Activity | The required result is an exact copy of the lines from the one containing "STEPPER pin VCC: 5V -> none" to the last line of the records, both ends included, without pictures.

Recorded data:
---
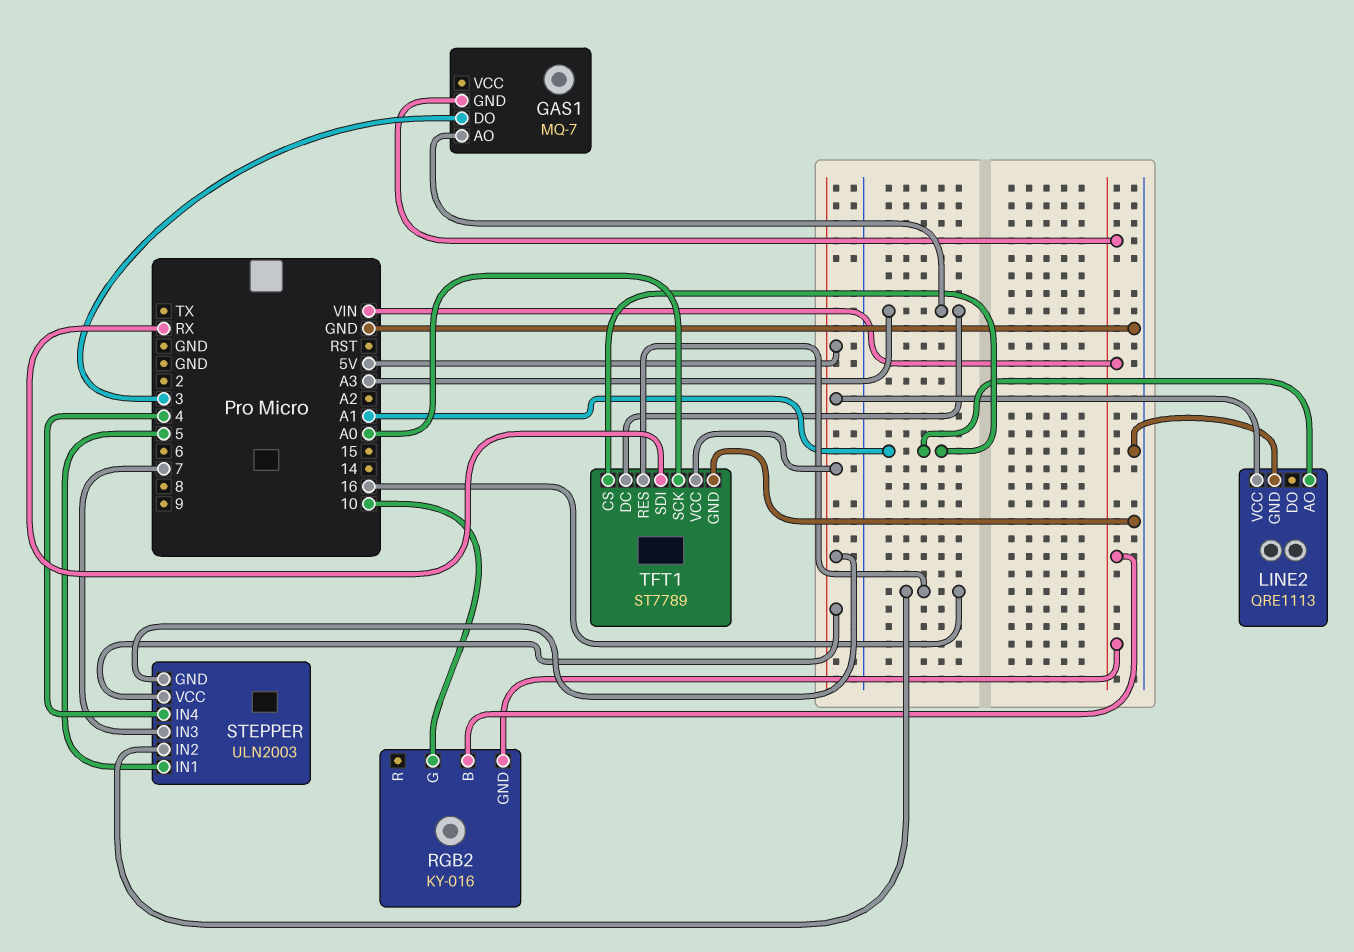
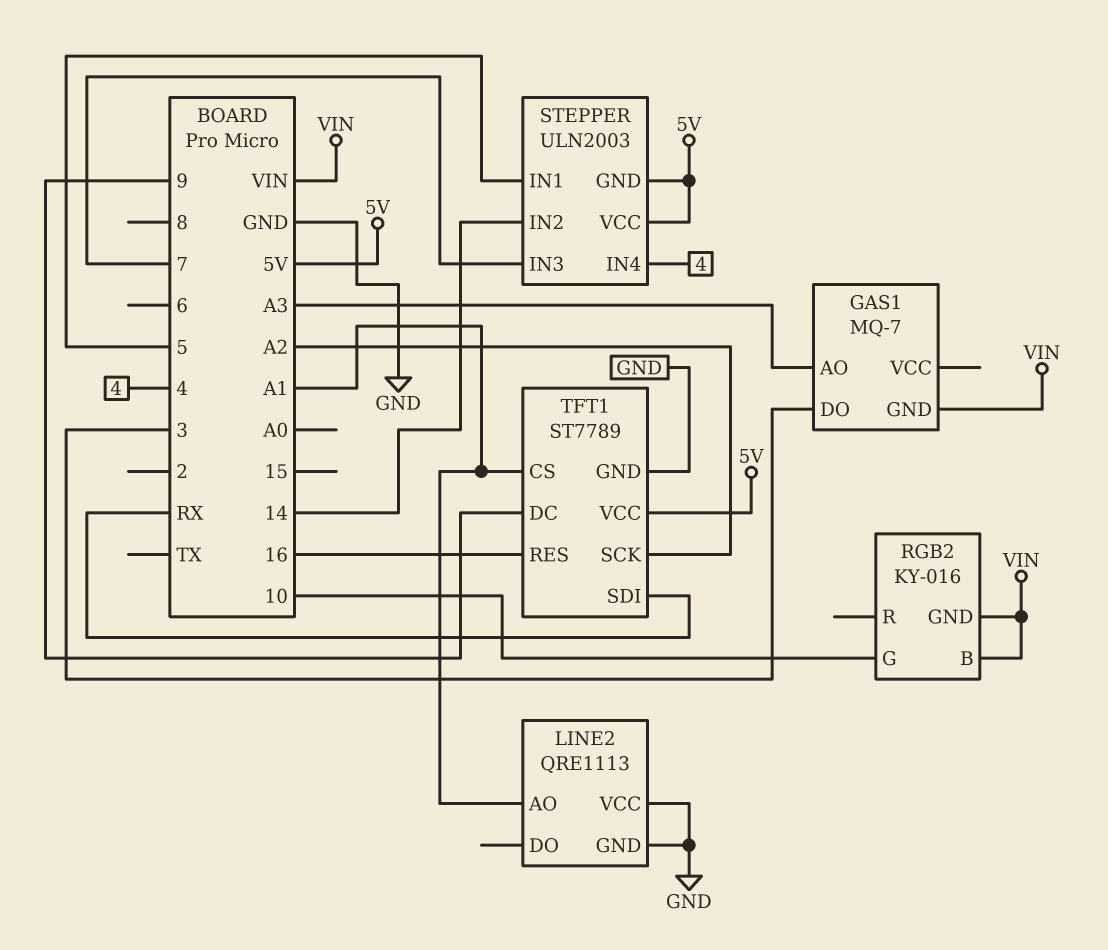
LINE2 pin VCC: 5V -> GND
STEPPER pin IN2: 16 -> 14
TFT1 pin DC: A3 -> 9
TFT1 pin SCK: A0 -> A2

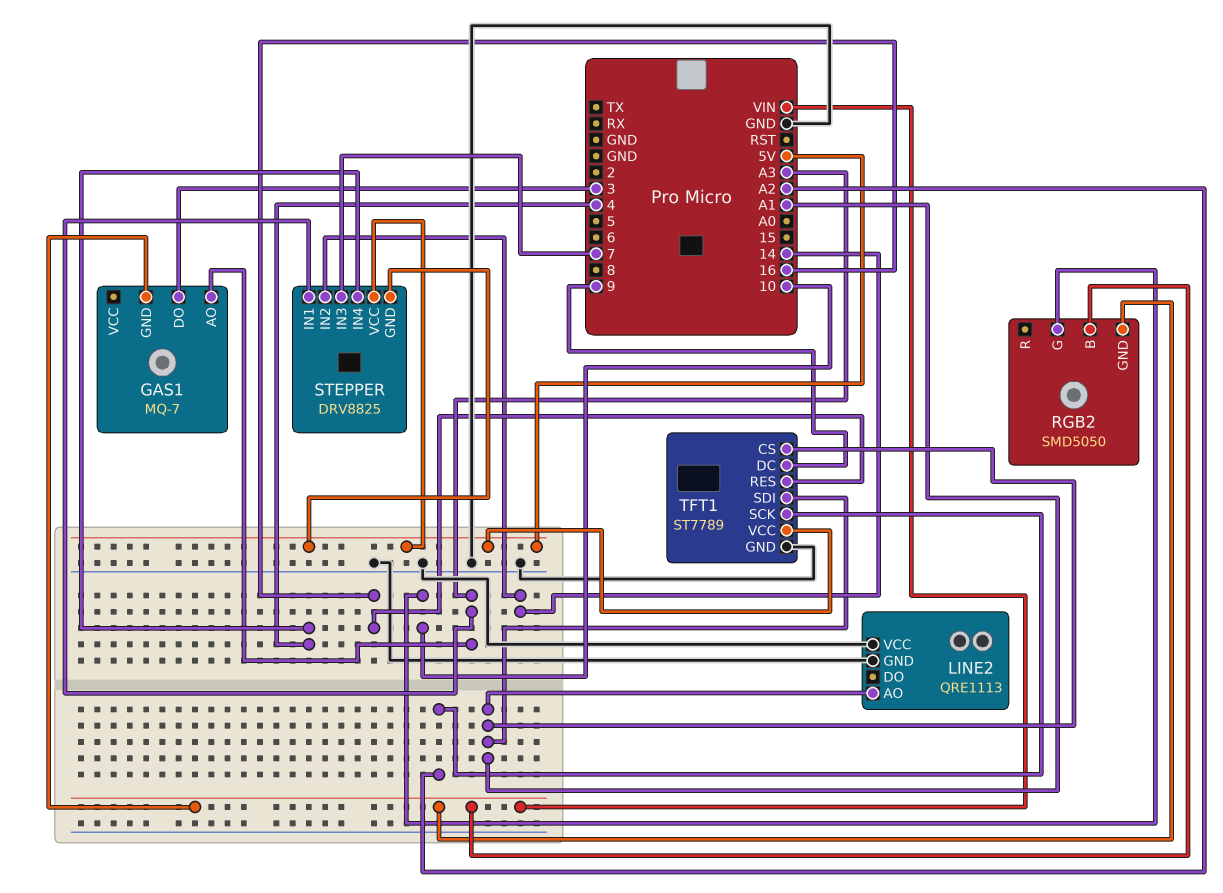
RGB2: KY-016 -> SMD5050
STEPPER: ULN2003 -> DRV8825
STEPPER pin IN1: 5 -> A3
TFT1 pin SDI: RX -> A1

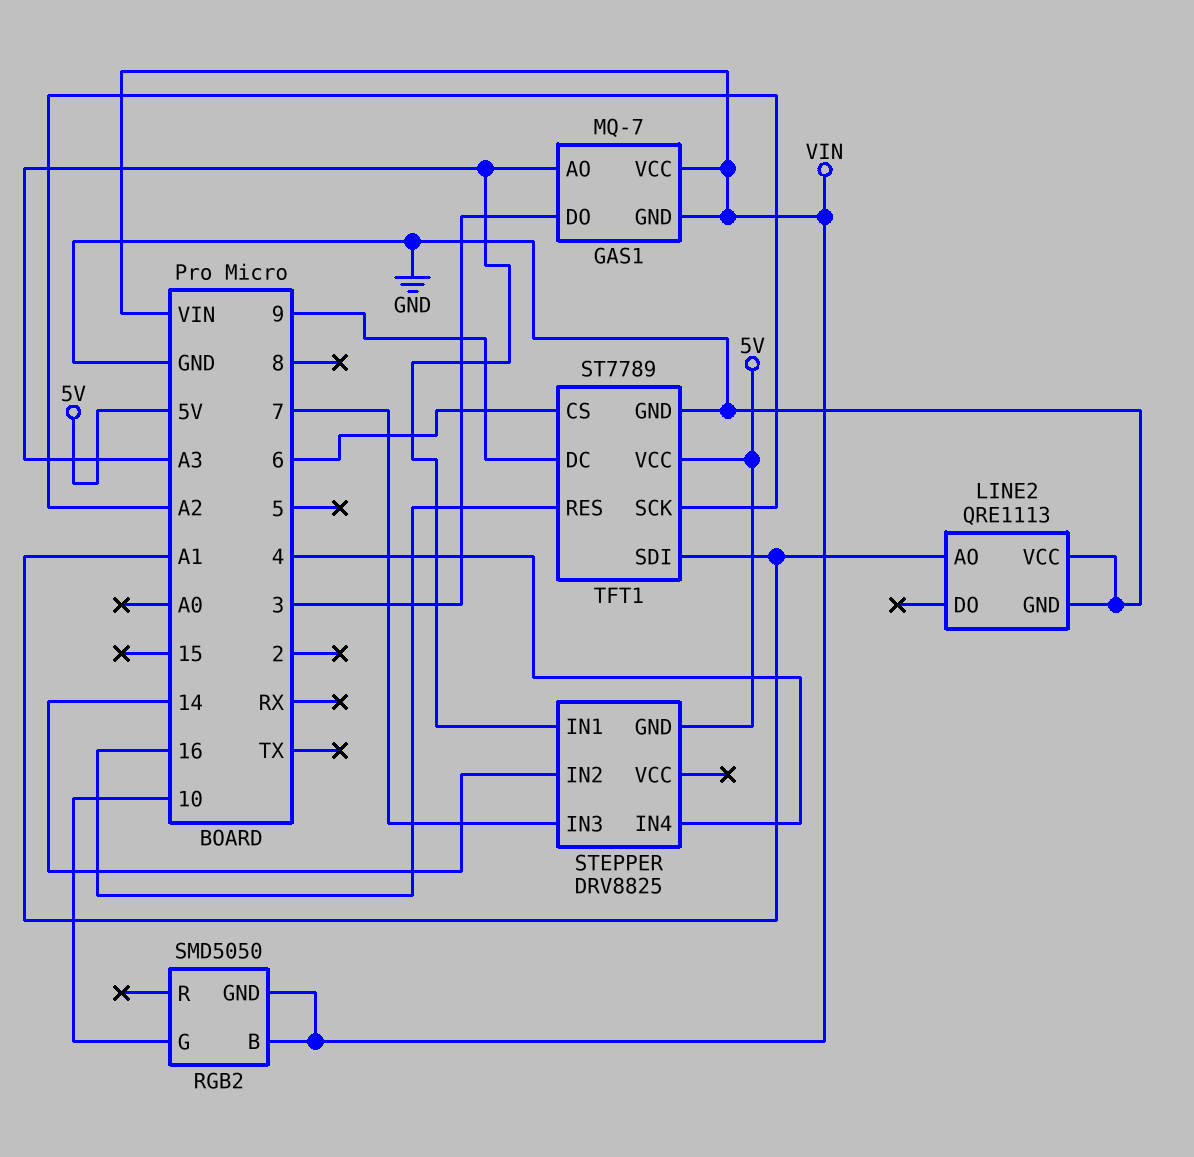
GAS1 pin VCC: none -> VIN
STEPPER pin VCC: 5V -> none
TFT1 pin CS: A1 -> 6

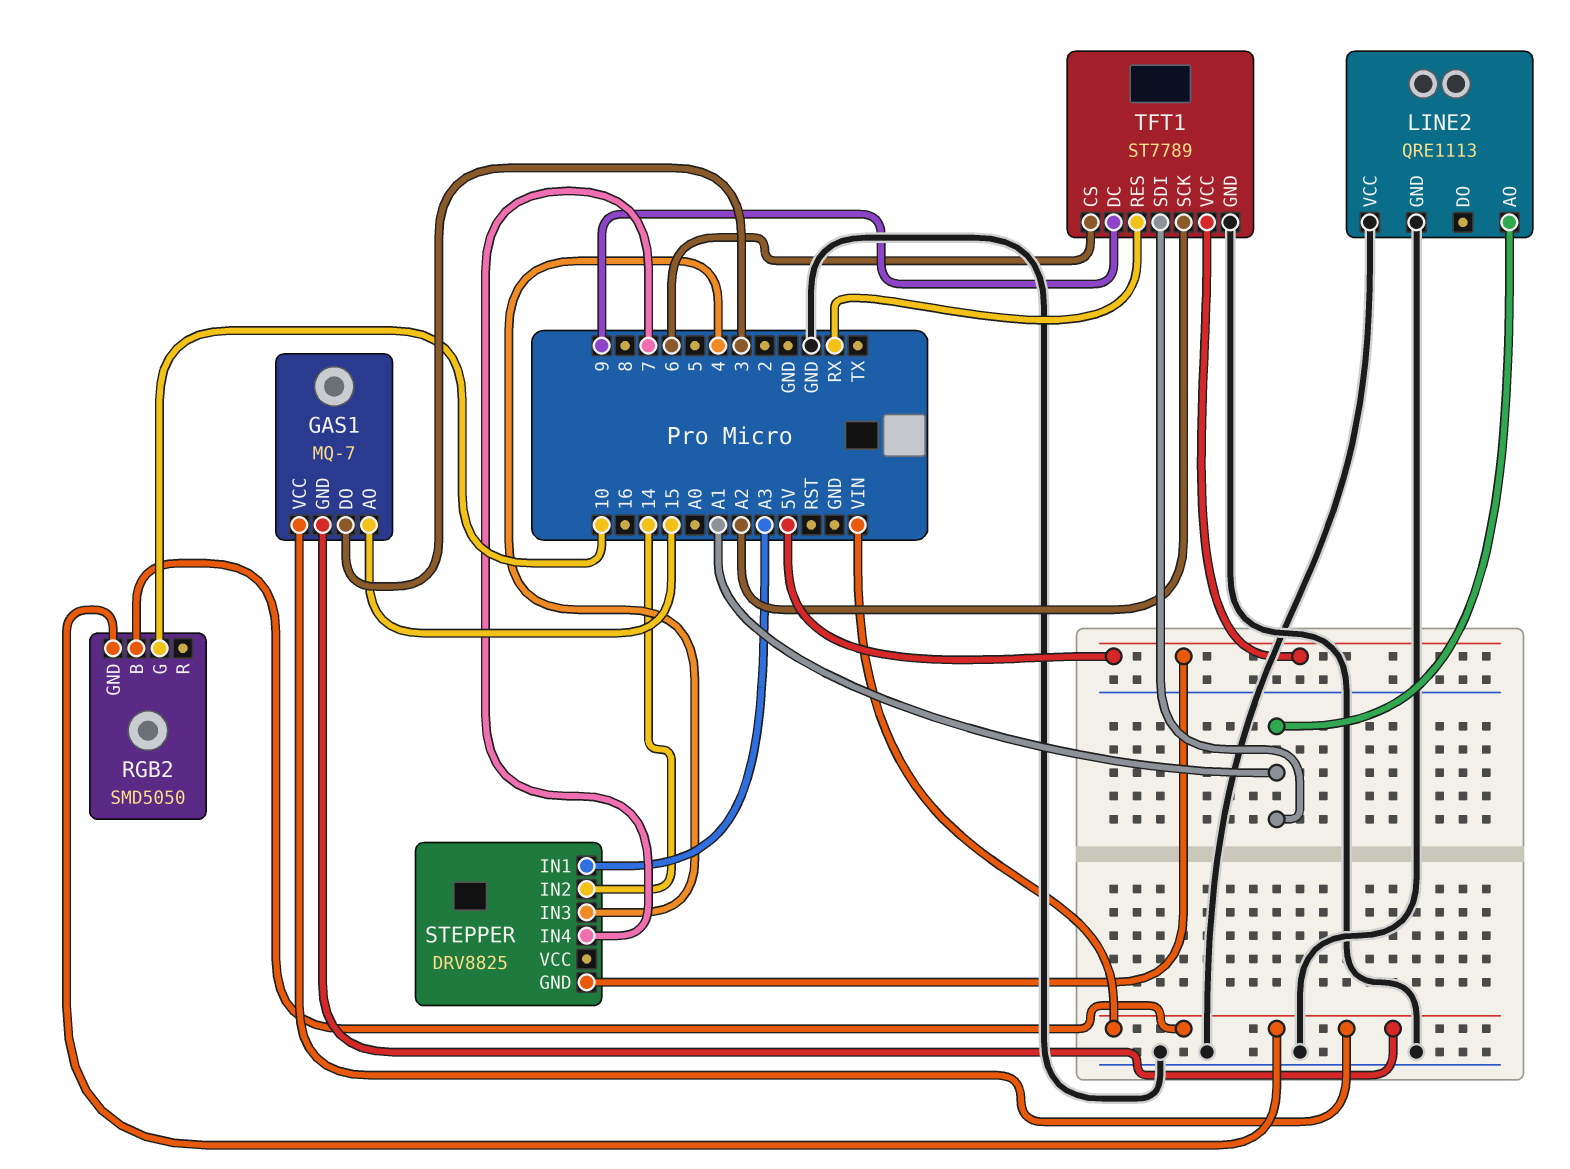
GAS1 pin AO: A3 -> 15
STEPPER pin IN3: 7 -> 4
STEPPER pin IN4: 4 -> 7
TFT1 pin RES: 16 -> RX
---
Written response |
STEPPER pin VCC: 5V -> none
TFT1 pin CS: A1 -> 6

GAS1 pin AO: A3 -> 15
STEPPER pin IN3: 7 -> 4
STEPPER pin IN4: 4 -> 7
TFT1 pin RES: 16 -> RX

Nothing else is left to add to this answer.